ACTIVITY: The tail of the records, from the line containing "orange ring [69,137,130,167]" through the final line, should be printed exactly and on its own.

Scene change data
○ ○ ○ ○ ○ ○ ○
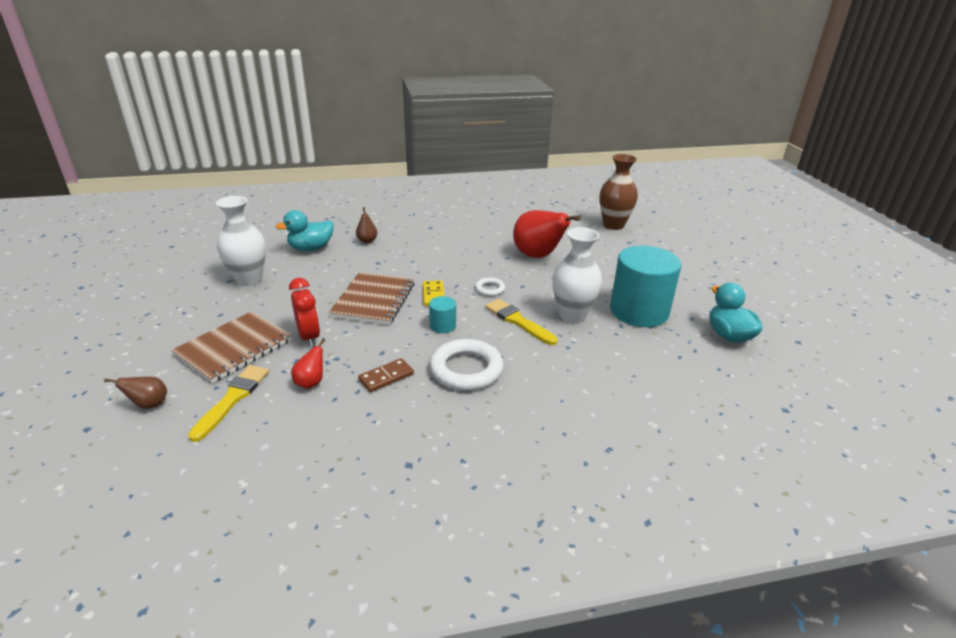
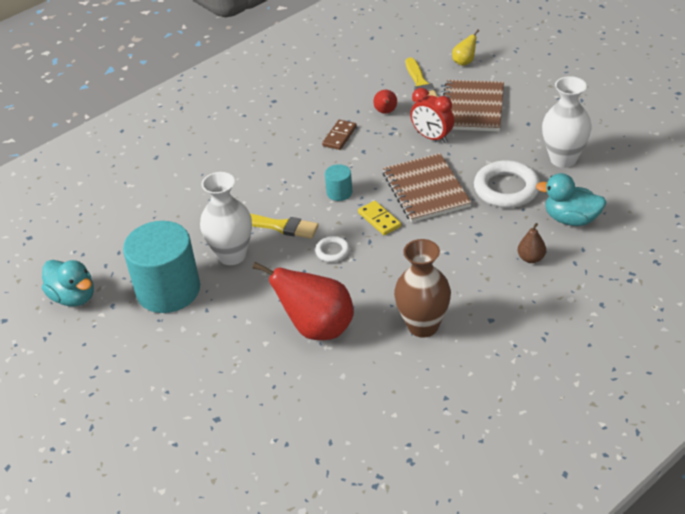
camera: 155 degrees right, 10 degrees up
brown pear [104,377,167,409] -> yellow pear [452,29,479,66]
turquoise duck [276,210,334,251] -> turquoise duck turned 105 degrees counterclockwise [536,173,607,226]
white ring [430,339,504,391] -> white ring moved to [474,160,540,208]
brown vase [600,154,638,230] -> brown vase moved to [394,239,451,338]

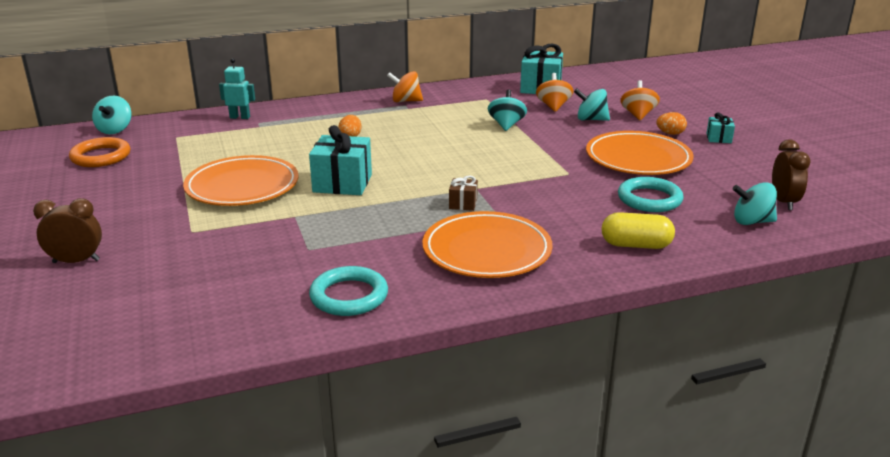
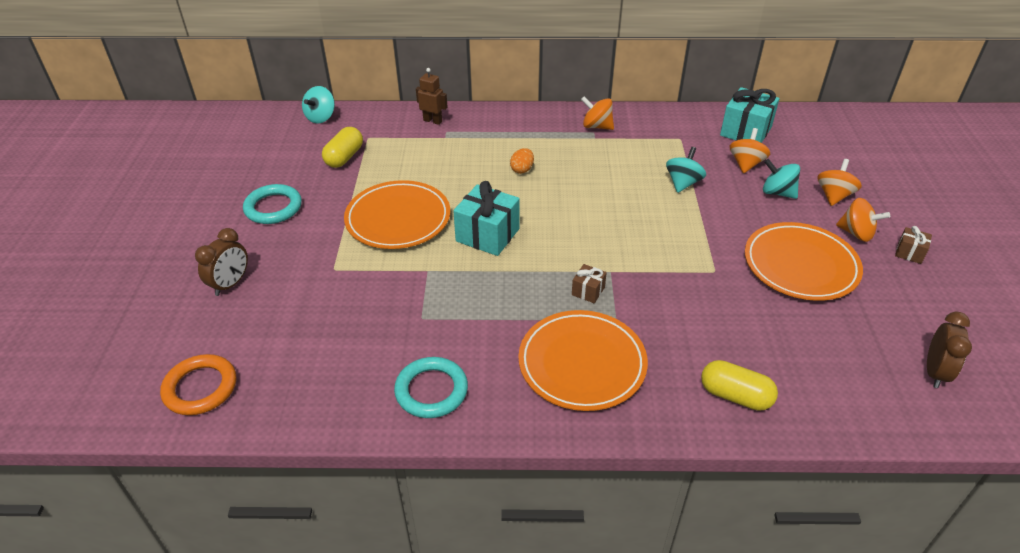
camera: 20 degrees right, 15 degrees up
brown clock [33,198,102,263] -> brown clock turned 105 degrees clockwise [195,228,248,296]
orange ring [69,137,130,167] -> orange ring moved to [160,354,236,415]
turquoise robot [219,58,255,119] -> brown robot [416,68,448,125]
turquoise ring [618,177,684,212] -> turquoise ring moved to [243,184,302,224]
orange egg [656,112,687,135] -> orange spinning top [836,198,890,242]
turquoise gift [706,113,735,143] -> brown gift [895,226,932,264]
turquoise spinning top [733,182,777,225] -> none
none -> yellow capsule [322,127,363,168]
○ ○ ○ ○ ○ ○ ○
OUTPUT FOR THIS TASK:
orange ring [69,137,130,167] -> orange ring moved to [160,354,236,415]
turquoise robot [219,58,255,119] -> brown robot [416,68,448,125]
turquoise ring [618,177,684,212] -> turquoise ring moved to [243,184,302,224]
orange egg [656,112,687,135] -> orange spinning top [836,198,890,242]
turquoise gift [706,113,735,143] -> brown gift [895,226,932,264]
turquoise spinning top [733,182,777,225] -> none
none -> yellow capsule [322,127,363,168]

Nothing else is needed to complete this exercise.